▶ INPUT FOR THIS TASK:
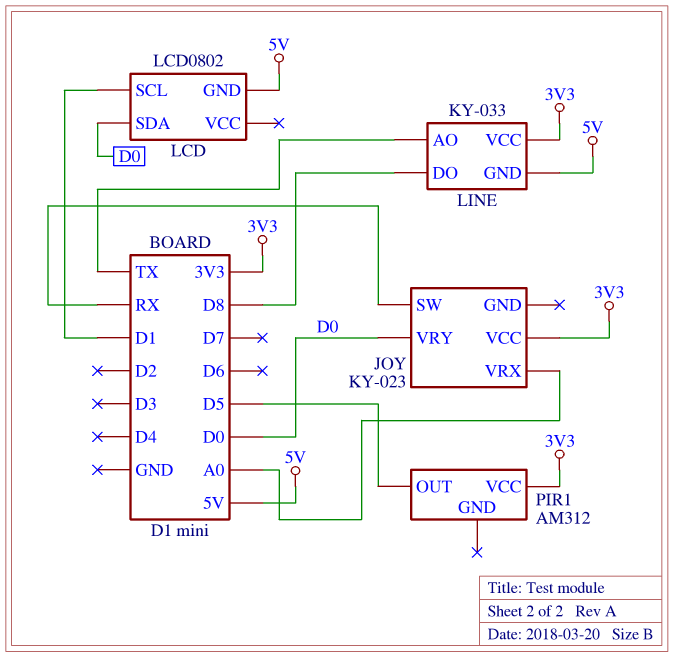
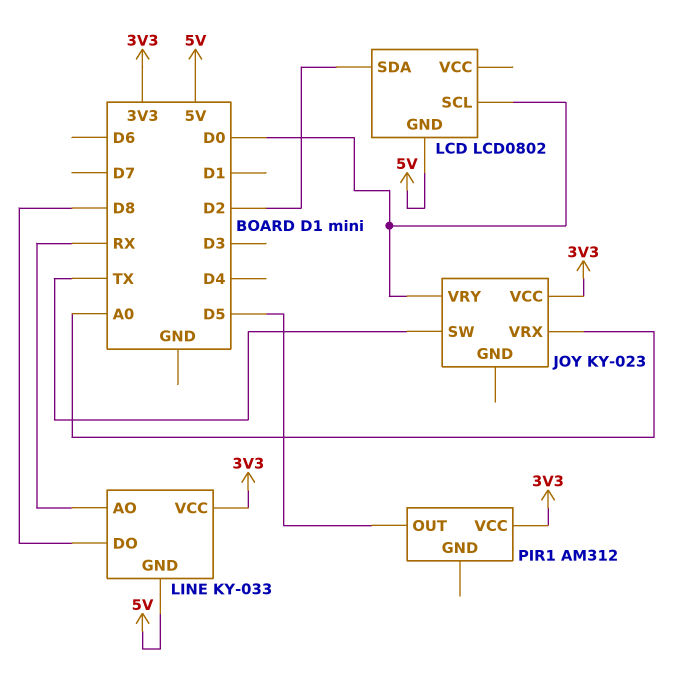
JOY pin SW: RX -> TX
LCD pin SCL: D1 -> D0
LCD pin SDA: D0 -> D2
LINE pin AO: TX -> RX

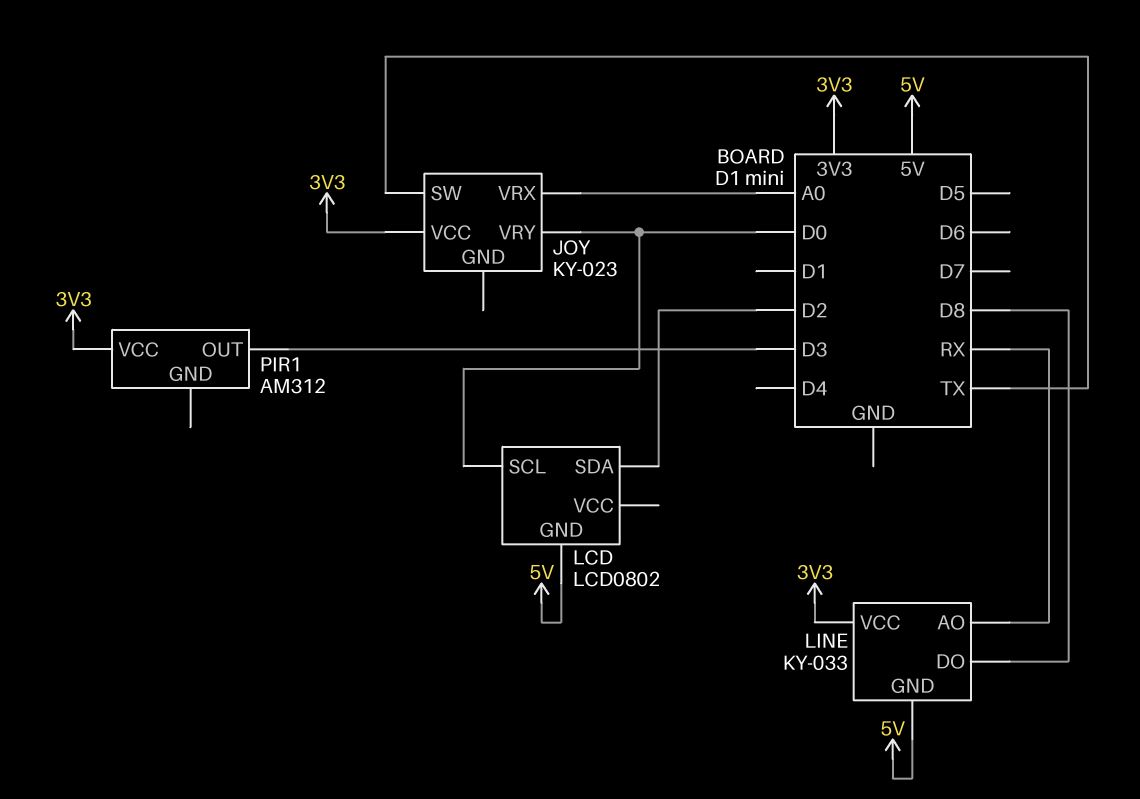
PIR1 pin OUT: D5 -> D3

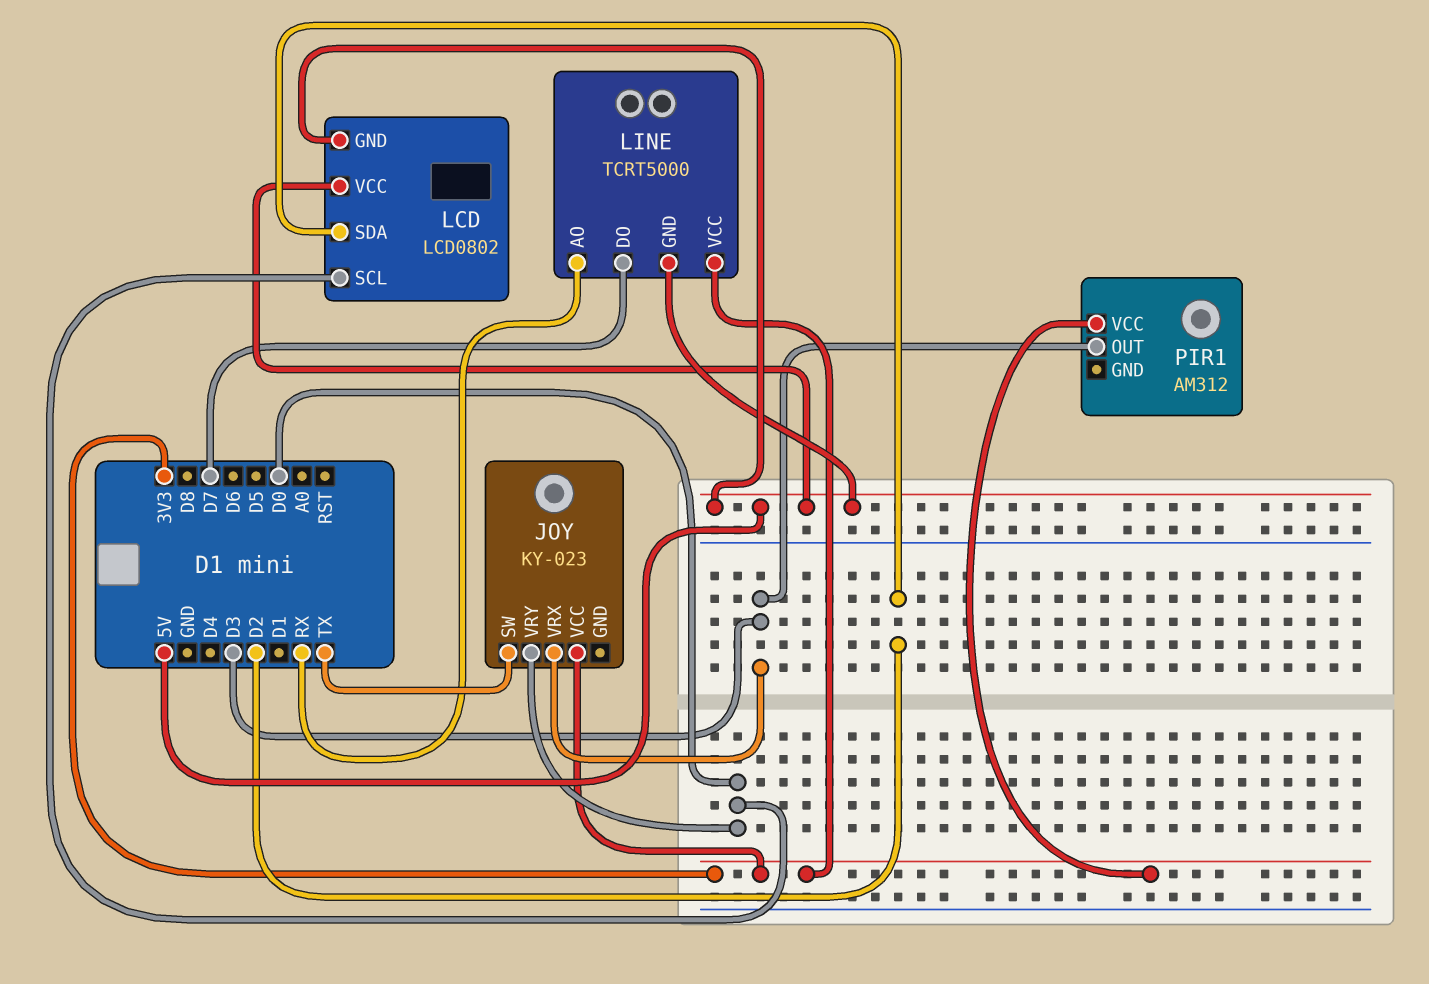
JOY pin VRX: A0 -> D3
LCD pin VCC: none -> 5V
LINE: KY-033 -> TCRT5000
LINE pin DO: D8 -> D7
* * *
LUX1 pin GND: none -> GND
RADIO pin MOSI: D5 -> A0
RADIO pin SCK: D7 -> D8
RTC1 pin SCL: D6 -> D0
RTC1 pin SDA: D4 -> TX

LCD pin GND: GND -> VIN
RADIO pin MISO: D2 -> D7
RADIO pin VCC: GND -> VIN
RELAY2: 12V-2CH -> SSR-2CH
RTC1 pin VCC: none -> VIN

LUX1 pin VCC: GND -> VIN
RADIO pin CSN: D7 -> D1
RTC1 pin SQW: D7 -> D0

▶ WHAT YOU NEED TO DO: In the records above, everything from the line with "JOY pin SW: RX -> TX" down to the line with "LINE pin DO: D8 -> D7" is to be set down exactly, both ends included, with no pictures and no other lines.

▶ RESPONSE TO THIS EXERCISE:
JOY pin SW: RX -> TX
LCD pin SCL: D1 -> D0
LCD pin SDA: D0 -> D2
LINE pin AO: TX -> RX

PIR1 pin OUT: D5 -> D3

JOY pin VRX: A0 -> D3
LCD pin VCC: none -> 5V
LINE: KY-033 -> TCRT5000
LINE pin DO: D8 -> D7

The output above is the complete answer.